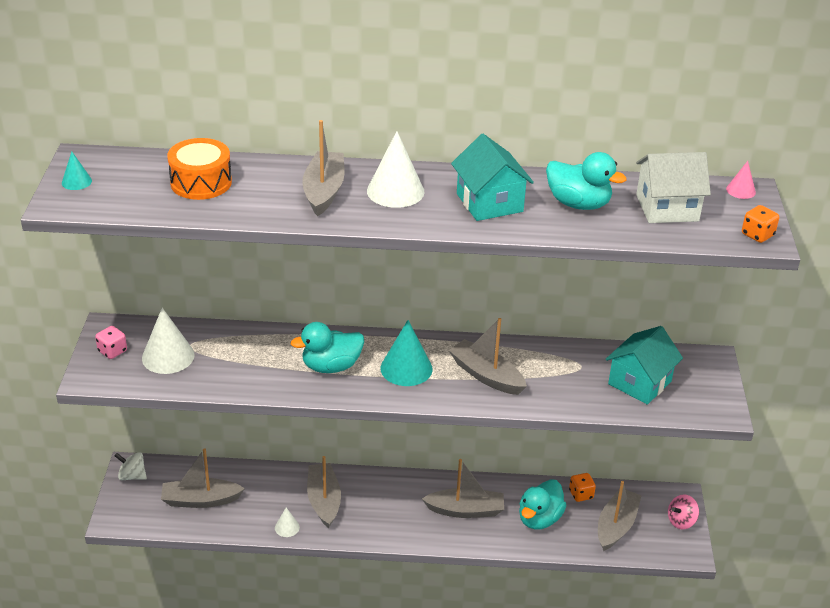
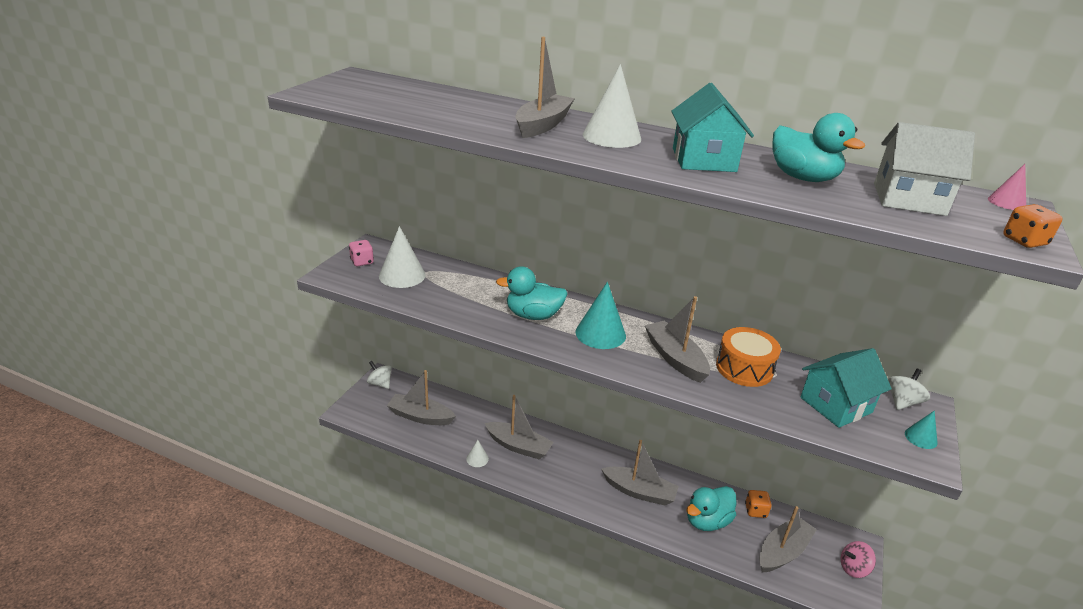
camera: 20 degrees right, 5 degrees down
(76, 181) = (336, 85): turquoise cone -> turquoise cone (920, 438)
(201, 182) = (437, 102): orange drum -> orange drum (744, 368)
(324, 500) = (518, 446): grey boat -> grey boat turned 105 degrees clockwise
(693, 363) = (902, 402): none -> white spinning top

— ASSIGNMENT —
Quote the listing above in full, except for the pictures.

— EXERCISE RESULT —
camera: 20 degrees right, 5 degrees down
(76, 181) = (336, 85): turquoise cone -> turquoise cone (920, 438)
(201, 182) = (437, 102): orange drum -> orange drum (744, 368)
(324, 500) = (518, 446): grey boat -> grey boat turned 105 degrees clockwise
(693, 363) = (902, 402): none -> white spinning top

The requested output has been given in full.